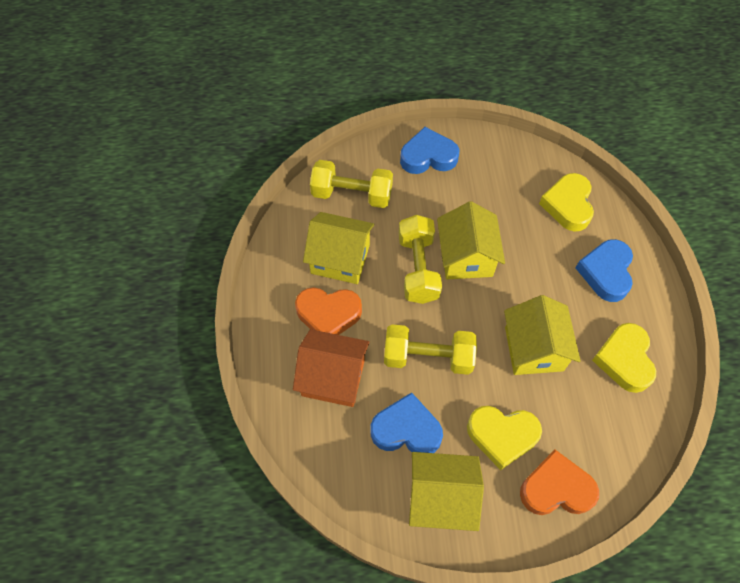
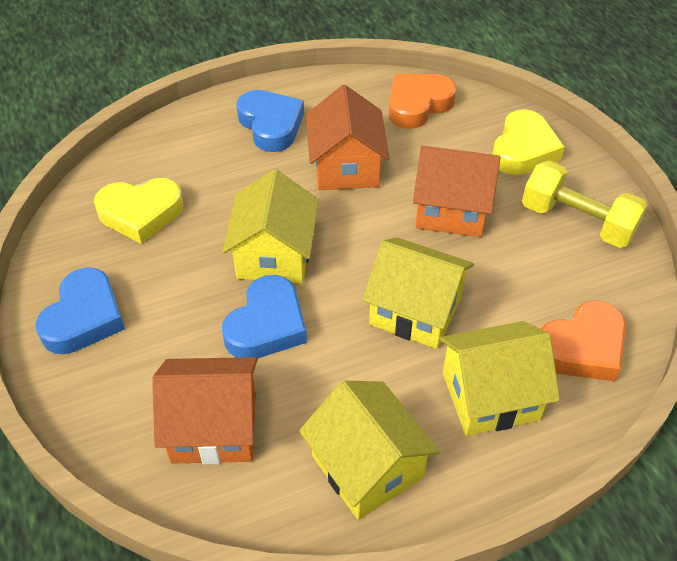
orange house: [293,329,369,407] = 1 -> [152,357,258,465] [306,85,390,190] [413,146,501,237] = 3
yellow dumbbell: [310,160,393,208] [384,324,477,375] [399,215,442,304] = 3 -> [522,161,648,248] = 1
yellow heart: [467,406,542,470] [539,173,594,232] [592,323,656,393] = 3 -> [94,178,184,244] [492,109,565,175] = 2

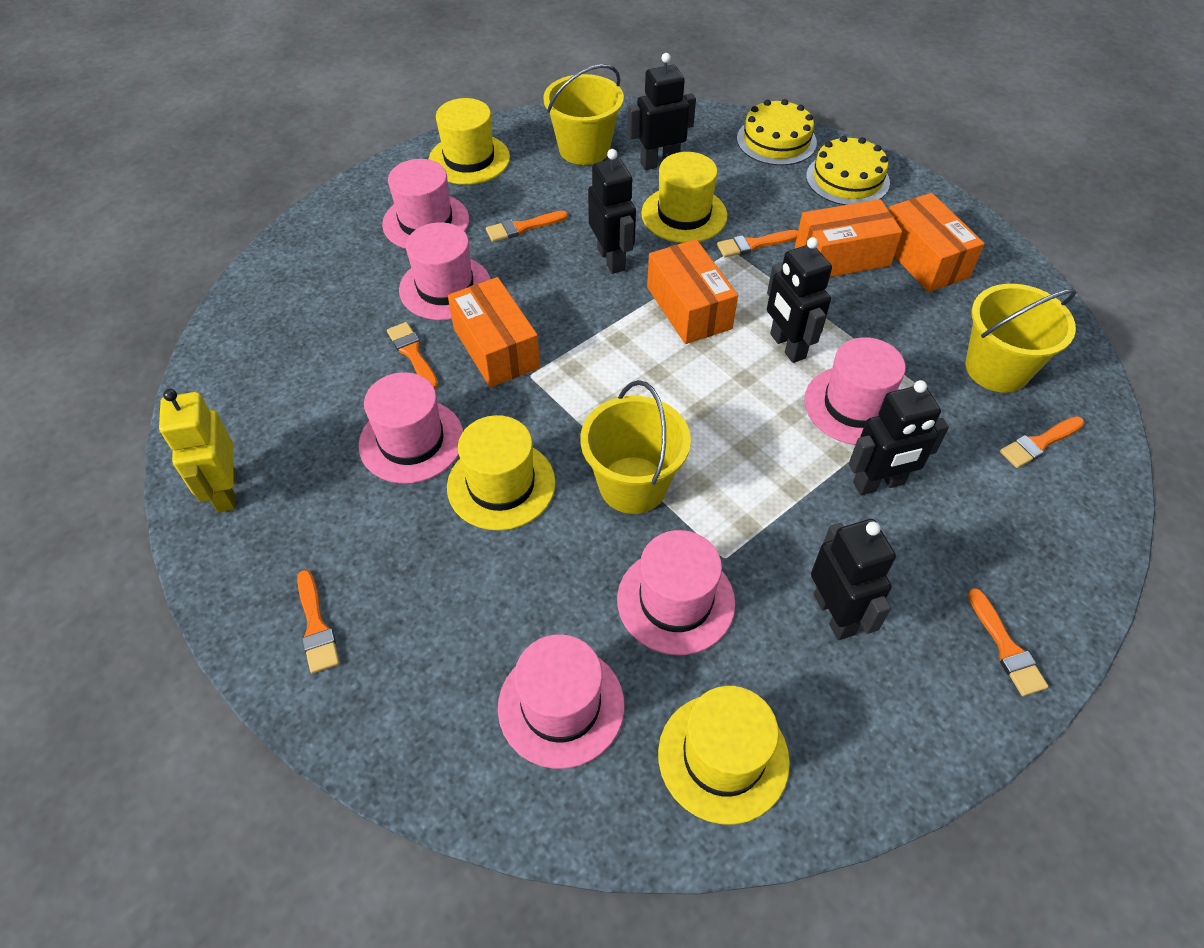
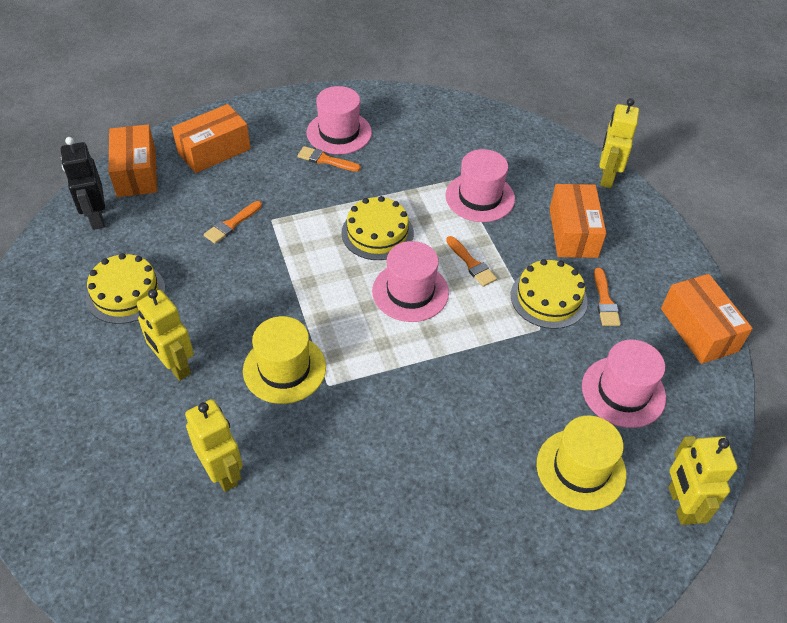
black robot: [588,149,636,274] [627,53,696,170] [767,237,832,363] [811,519,896,640] [849,380,949,495] = 5 -> [61,137,105,230] = 1
orange brush: [297,570,340,674] [387,322,438,389] [486,211,568,242] [717,230,798,257] [968,588,1048,696] [1000,416,1084,468] = 6 -> [204,201,262,244] [297,146,361,171] [446,236,497,287] [594,268,621,326] = 4
pink hat: [358,372,463,484] [382,159,469,249] [399,222,490,320] [498,634,625,769] [617,530,735,655] [804,337,906,445] = 6 -> [307,86,372,154] [372,241,449,322] [446,149,515,222] [582,340,666,428] = 4
yellow bucket: [543,64,624,165] [580,380,691,514] [965,284,1076,393] = 3 -> none = 0
yellow cake: [737,99,817,166] [806,136,890,205] = 2 -> [86,253,165,324] [341,196,414,260] [511,259,588,329] = 3
yellow hat: [428,98,510,185] [447,415,556,531] [641,152,727,243] [658,686,790,824] = 4 -> [243,316,326,404] [537,416,627,510] = 2
yellow robot: [159,389,236,512] = 1 -> [137,289,194,381] [185,399,243,492] [599,98,639,188] [669,436,738,525] = 4

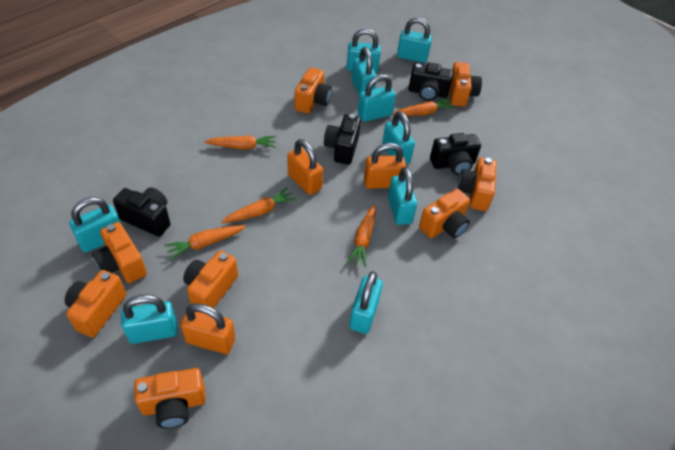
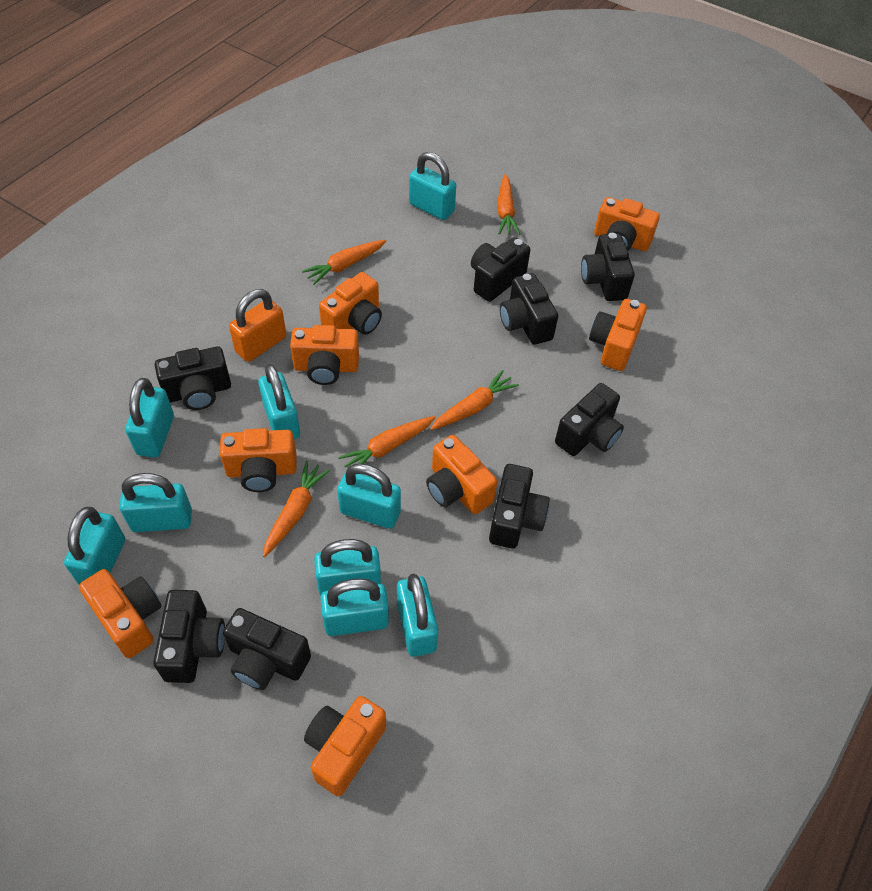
black camera: [113,187,170,237] [324,114,361,165] [408,62,453,101] [430,133,481,175] = 4 -> [153,590,225,683] [155,346,231,410] [223,608,311,690] [471,237,530,302] [489,464,550,549] [500,273,558,345] [555,383,624,456] [581,233,635,301] = 8
orange padlock: [180,303,235,354] [288,139,323,195] [364,143,406,189] = 3 -> [229,289,286,362] = 1

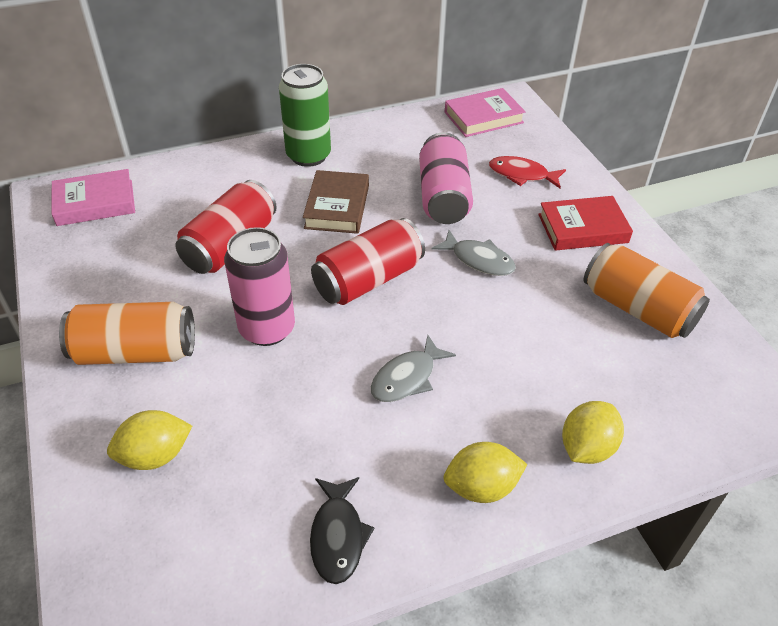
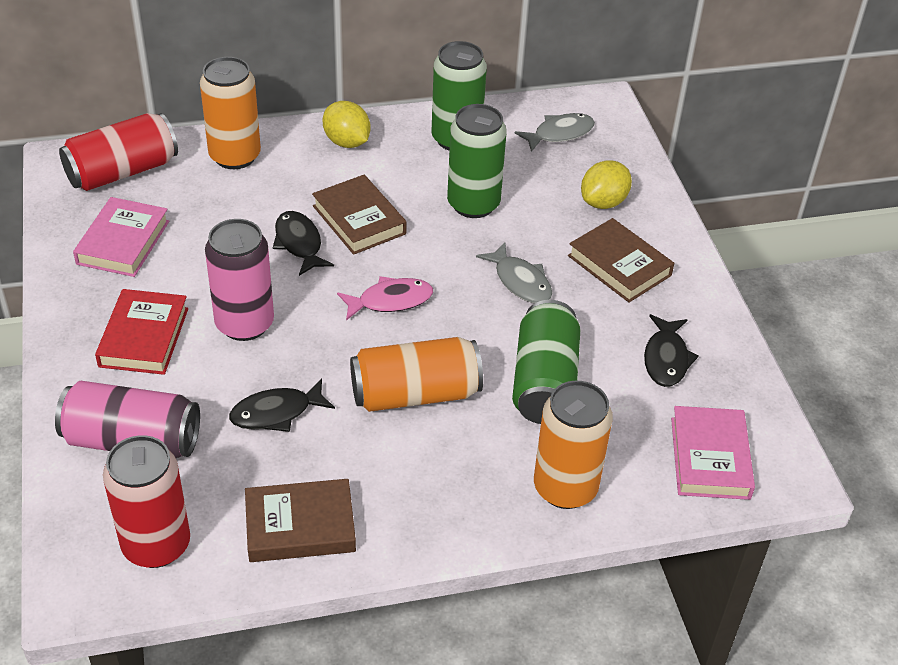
black fish: [310,477,375,584] = 1 -> [229,379,335,432] [273,211,334,276] [644,314,699,387] = 3
brown book: [303,170,369,234] = 1 -> [245,479,356,562] [312,175,407,255] [568,218,674,303] = 3
green can: [279,64,331,167] = 1 -> [431,41,487,150] [447,104,507,218] [512,300,581,424] = 3
orange can: [59,302,195,365] [584,243,710,338] = 2 -> [200,57,261,169] [350,337,483,412] [534,380,613,509] = 3
pink fish: none = 0 -> [337,276,433,320] = 1
red fish: [489,156,566,188] = 1 -> none = 0
yellow lemon: [107,410,192,470] [443,442,527,503] [562,401,624,464] = 3 -> [323,101,371,148] [581,160,632,209] = 2

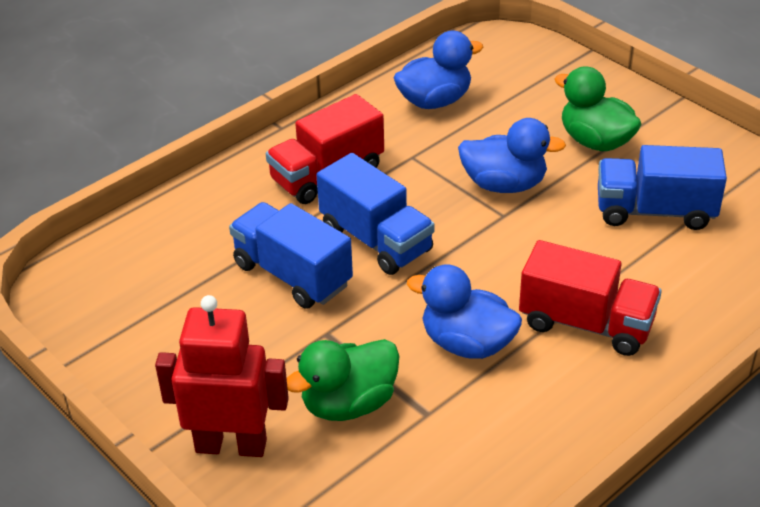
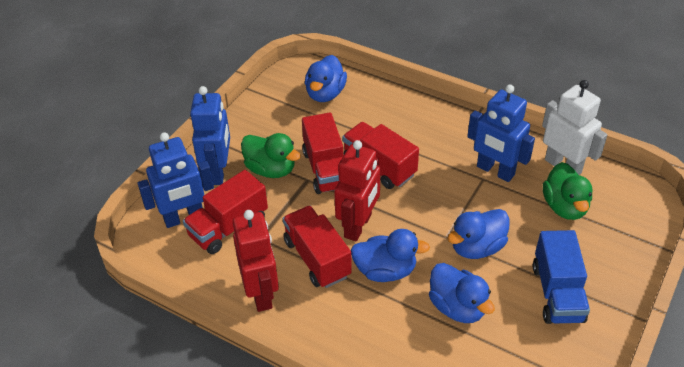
blue duck: [394,31,483,109] [407,264,522,359] [458,118,566,193] = 3 -> [305,55,347,102] [351,229,430,282] [429,263,495,323] [447,209,510,259] = 4
blue robot: none = 0 -> [138,132,214,228] [190,86,230,185] [467,85,535,182] = 3
blue truck: [229,202,353,309] [317,153,435,275] [598,145,727,230] = 3 -> [533,230,590,324] = 1
red robot: [155,295,289,457] = 1 -> [233,210,279,312] [334,140,381,241] = 2
red truck: [266,94,384,204] [519,240,662,356] = 2 -> [183,170,268,254] [283,206,352,288] [302,113,343,194] [342,122,419,189] = 4
white robot: none = 0 -> [542,80,607,175] = 1

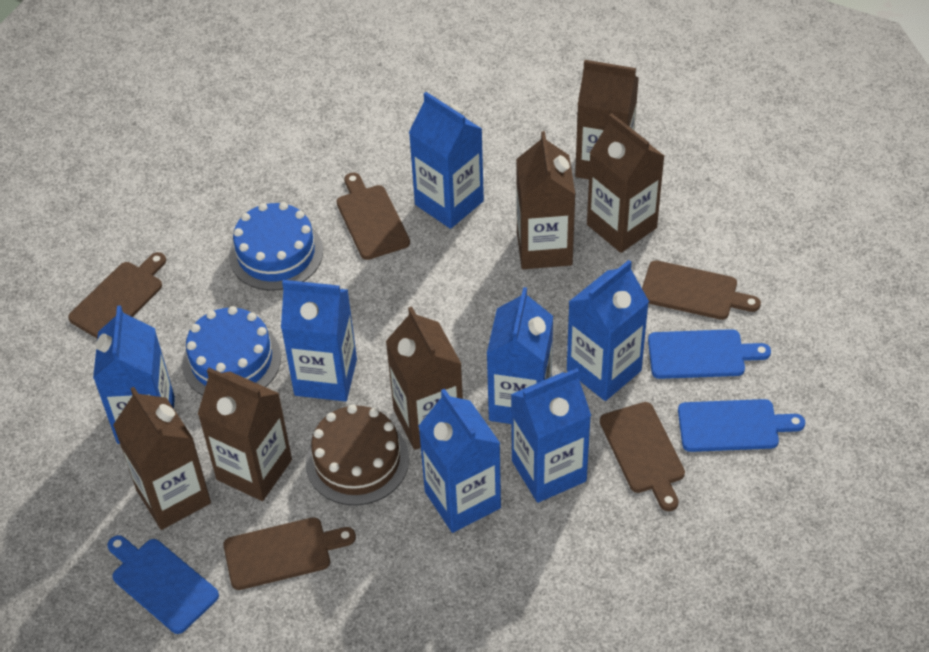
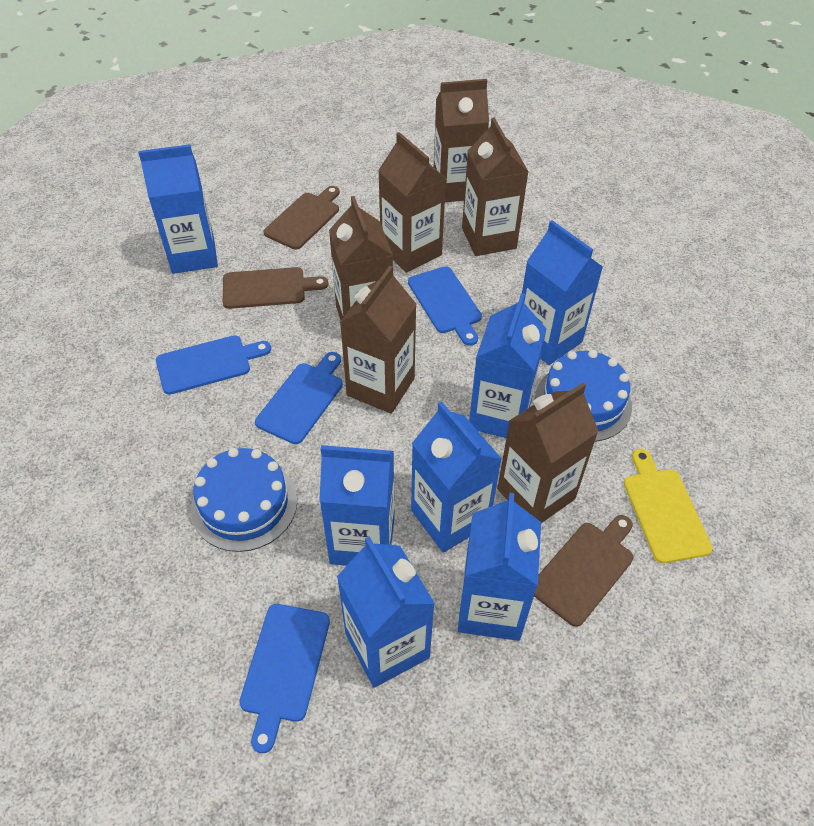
blue cutting board: [107,535,219,634] [648,329,771,379] [678,399,805,452] = 3 -> [156,335,271,395] [239,604,330,753] [255,352,343,444] [408,266,482,346] = 4
brown cake: [306,404,409,505] = 1 -> none = 0
brown cutting board: [68,252,166,338] [223,517,356,590] [337,172,410,260] [600,402,685,511] [642,260,761,320] = 5 -> [223,267,328,309] [264,186,340,250] [534,515,633,627] = 3
yellow cutting board: none = 0 -> [624,449,713,564] = 1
+--
**The task**:
What belongs in the answer is each line above from the line with "orange padlock: [180,303,235,354]" to the line with "yellow lemon: [107,410,192,470]", inclusive, reproduced exactly and free of pictures.

**Expected answer**:
orange padlock: [180,303,235,354] [288,139,323,195] [364,143,406,189] = 3 -> [229,289,286,362] = 1

black fish: [310,477,375,584] = 1 -> [229,379,335,432] [273,211,334,276] [644,314,699,387] = 3
brown book: [303,170,369,234] = 1 -> [245,479,356,562] [312,175,407,255] [568,218,674,303] = 3
green can: [279,64,331,167] = 1 -> [431,41,487,150] [447,104,507,218] [512,300,581,424] = 3
orange can: [59,302,195,365] [584,243,710,338] = 2 -> [200,57,261,169] [350,337,483,412] [534,380,613,509] = 3
pink fish: none = 0 -> [337,276,433,320] = 1
red fish: [489,156,566,188] = 1 -> none = 0
yellow lemon: [107,410,192,470] [443,442,527,503] [562,401,624,464] = 3 -> [323,101,371,148] [581,160,632,209] = 2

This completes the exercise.